WORK TO COMPLETE
Images are to be omitted, and the rest of the records reproduced exactly.

EXERCISE MATERIAL
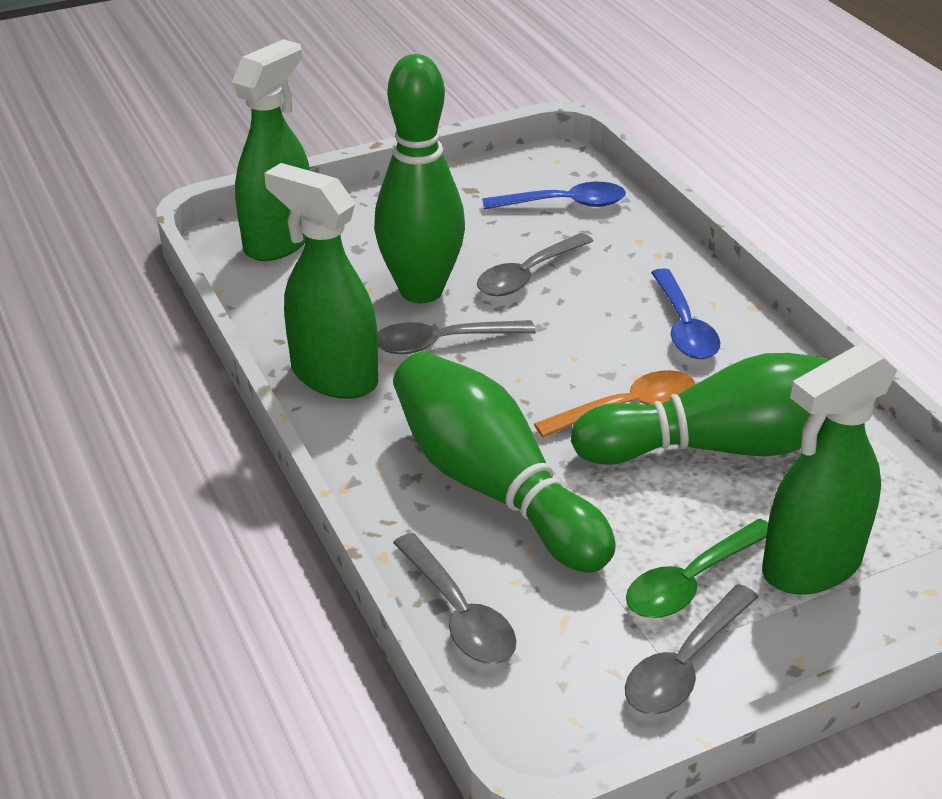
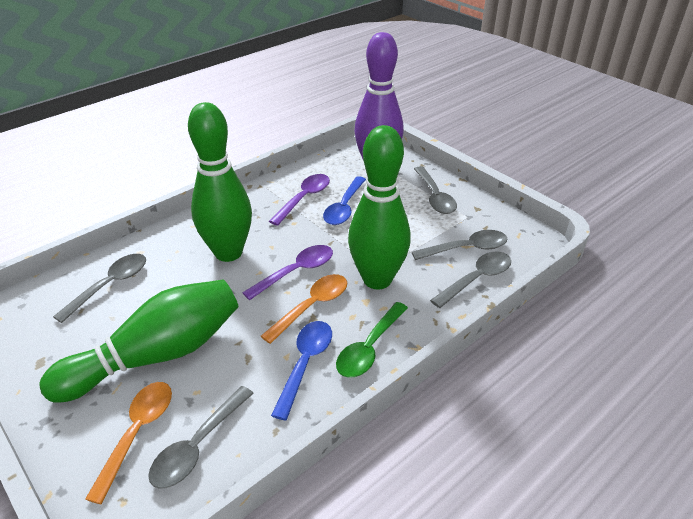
green spray bottle: 3 -> 0
grey spoon: 4 -> 5
orange spoon: 1 -> 2
purple bowling pin: 0 -> 1
purple spoon: 0 -> 2

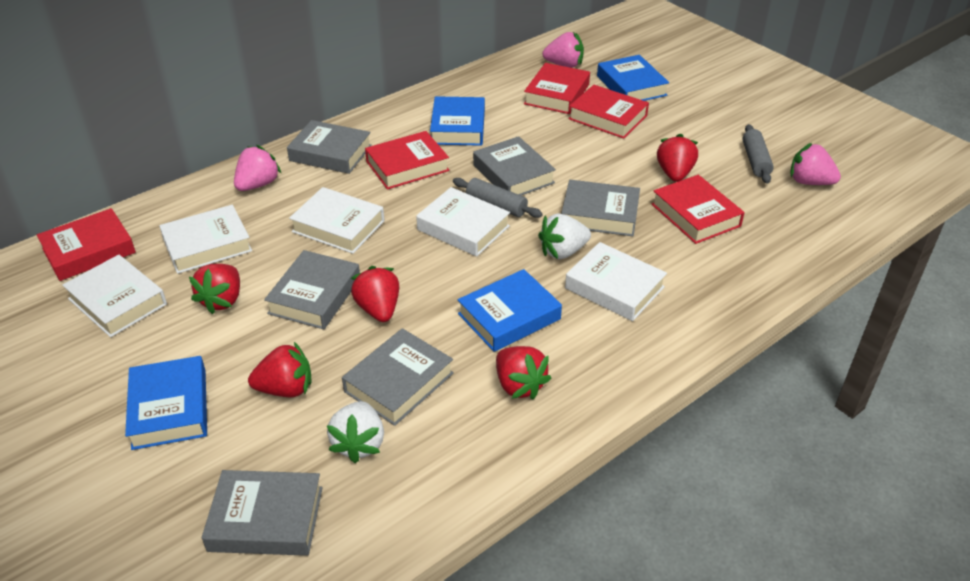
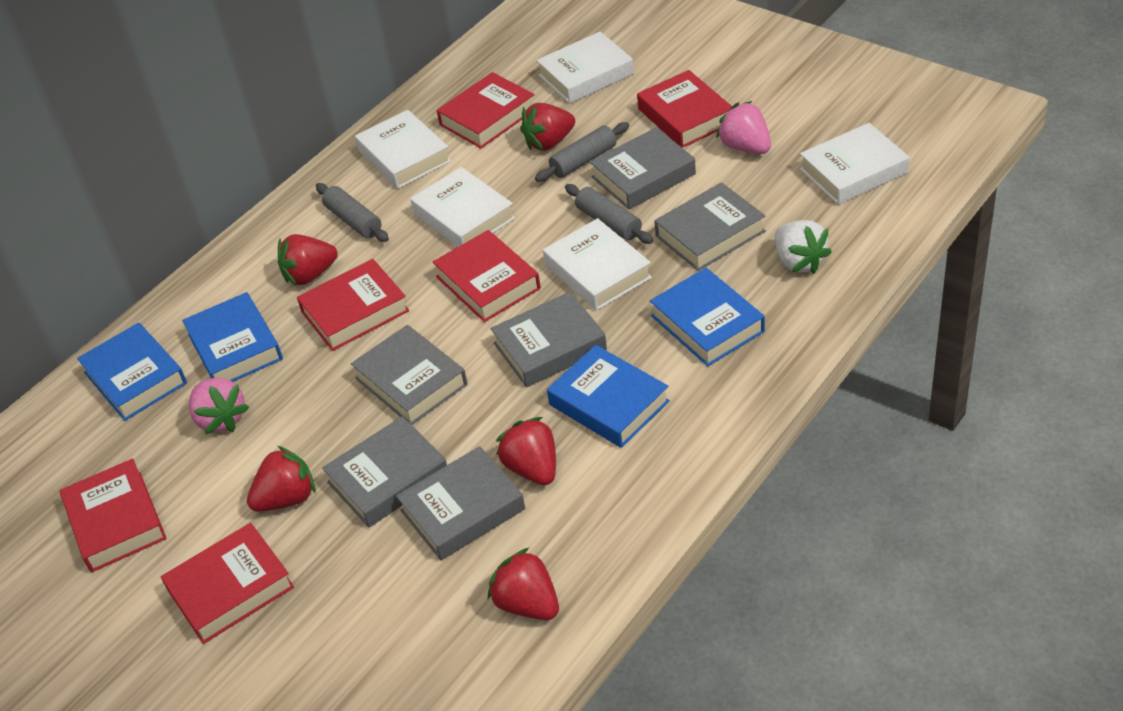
grey rolling pin: 2 -> 3
pink strawberry: 3 -> 2
red book: 5 -> 6
white strawberry: 2 -> 1

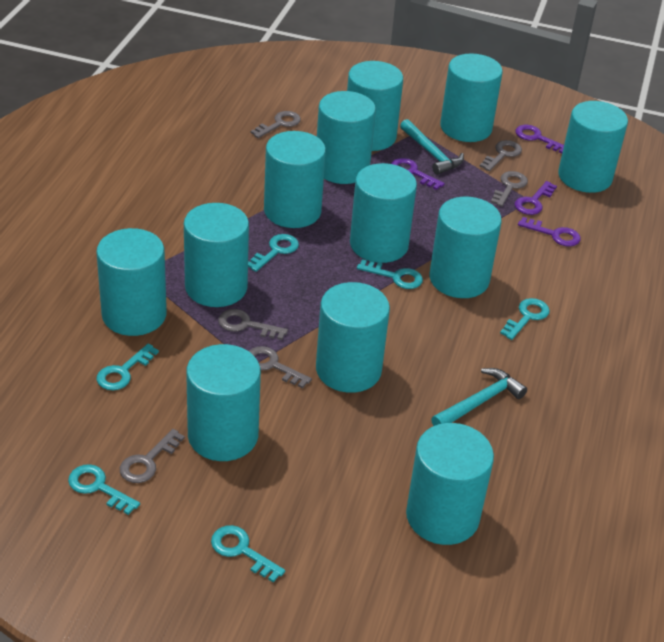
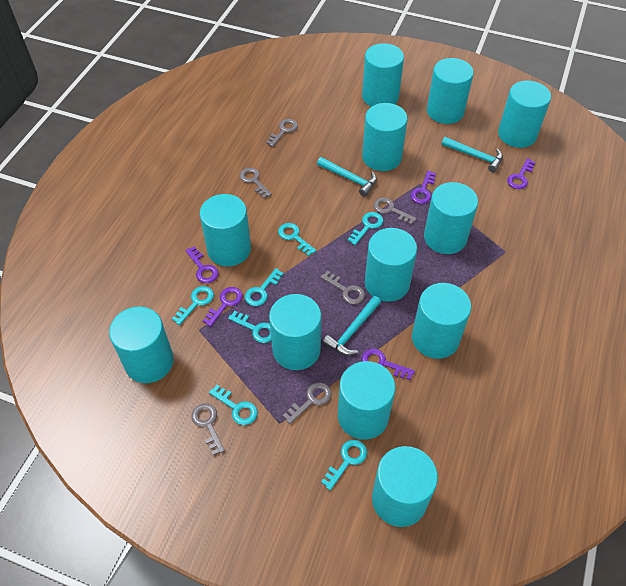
purple key: 4 -> 5
turquoise hammer: 2 -> 3
turquoise key: 6 -> 7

ANSWER BELOW
green spray bottle: 3 -> 0
grey spoon: 4 -> 5
orange spoon: 1 -> 2
purple bowling pin: 0 -> 1
purple spoon: 0 -> 2

grey rolling pin: 2 -> 3
pink strawberry: 3 -> 2
red book: 5 -> 6
white strawberry: 2 -> 1

purple key: 4 -> 5
turquoise hammer: 2 -> 3
turquoise key: 6 -> 7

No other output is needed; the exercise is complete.